(Stored data)
^^^^^^^^^^^^^^^^

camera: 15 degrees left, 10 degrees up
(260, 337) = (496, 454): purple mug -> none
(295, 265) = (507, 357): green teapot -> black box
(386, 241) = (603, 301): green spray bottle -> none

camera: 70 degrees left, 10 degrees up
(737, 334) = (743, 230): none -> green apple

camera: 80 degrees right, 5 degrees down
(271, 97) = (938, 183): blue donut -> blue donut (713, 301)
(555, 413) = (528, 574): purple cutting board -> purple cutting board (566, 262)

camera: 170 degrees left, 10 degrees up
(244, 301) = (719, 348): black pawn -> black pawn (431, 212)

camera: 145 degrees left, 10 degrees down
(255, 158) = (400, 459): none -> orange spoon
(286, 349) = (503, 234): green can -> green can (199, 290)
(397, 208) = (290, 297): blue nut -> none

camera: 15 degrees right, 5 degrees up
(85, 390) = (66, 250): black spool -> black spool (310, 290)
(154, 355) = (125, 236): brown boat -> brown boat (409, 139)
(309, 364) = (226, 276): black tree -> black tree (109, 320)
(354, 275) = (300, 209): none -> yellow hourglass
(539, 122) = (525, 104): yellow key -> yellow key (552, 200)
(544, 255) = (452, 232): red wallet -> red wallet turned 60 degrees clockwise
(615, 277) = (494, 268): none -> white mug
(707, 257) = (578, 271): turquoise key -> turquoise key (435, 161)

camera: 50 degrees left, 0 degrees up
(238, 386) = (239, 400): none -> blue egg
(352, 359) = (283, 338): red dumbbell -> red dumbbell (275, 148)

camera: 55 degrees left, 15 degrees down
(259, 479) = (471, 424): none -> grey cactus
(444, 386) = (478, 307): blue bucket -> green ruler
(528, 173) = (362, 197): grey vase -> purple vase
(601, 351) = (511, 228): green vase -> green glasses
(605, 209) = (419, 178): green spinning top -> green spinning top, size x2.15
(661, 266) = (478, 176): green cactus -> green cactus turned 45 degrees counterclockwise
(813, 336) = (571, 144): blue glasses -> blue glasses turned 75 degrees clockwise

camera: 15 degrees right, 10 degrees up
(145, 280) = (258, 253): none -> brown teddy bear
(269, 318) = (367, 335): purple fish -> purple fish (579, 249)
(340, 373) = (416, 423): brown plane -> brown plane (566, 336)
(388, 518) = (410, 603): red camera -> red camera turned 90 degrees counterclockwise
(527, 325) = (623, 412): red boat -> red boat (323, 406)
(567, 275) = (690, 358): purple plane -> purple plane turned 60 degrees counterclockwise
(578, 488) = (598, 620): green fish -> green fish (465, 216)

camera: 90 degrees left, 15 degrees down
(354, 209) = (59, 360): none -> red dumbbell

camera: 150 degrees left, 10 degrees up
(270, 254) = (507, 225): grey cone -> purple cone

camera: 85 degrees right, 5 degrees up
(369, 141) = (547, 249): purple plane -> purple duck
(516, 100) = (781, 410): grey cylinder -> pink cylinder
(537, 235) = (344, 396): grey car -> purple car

^^^^^^^^^^^^^^^^

» DIRECTIONS FOR THIS TASK
Look above for the line with "(444, 386) = (478, 307): blue" and the line with "(354, 209) = (59, 360): none -> red dumbbell". Retype those two lines and every line between them exactly, adding nothing.

» YOUR SOLUTION
(444, 386) = (478, 307): blue bucket -> green ruler
(528, 173) = (362, 197): grey vase -> purple vase
(601, 351) = (511, 228): green vase -> green glasses
(605, 209) = (419, 178): green spinning top -> green spinning top, size x2.15
(661, 266) = (478, 176): green cactus -> green cactus turned 45 degrees counterclockwise
(813, 336) = (571, 144): blue glasses -> blue glasses turned 75 degrees clockwise

camera: 15 degrees right, 10 degrees up
(145, 280) = (258, 253): none -> brown teddy bear
(269, 318) = (367, 335): purple fish -> purple fish (579, 249)
(340, 373) = (416, 423): brown plane -> brown plane (566, 336)
(388, 518) = (410, 603): red camera -> red camera turned 90 degrees counterclockwise
(527, 325) = (623, 412): red boat -> red boat (323, 406)
(567, 275) = (690, 358): purple plane -> purple plane turned 60 degrees counterclockwise
(578, 488) = (598, 620): green fish -> green fish (465, 216)

camera: 90 degrees left, 15 degrees down
(354, 209) = (59, 360): none -> red dumbbell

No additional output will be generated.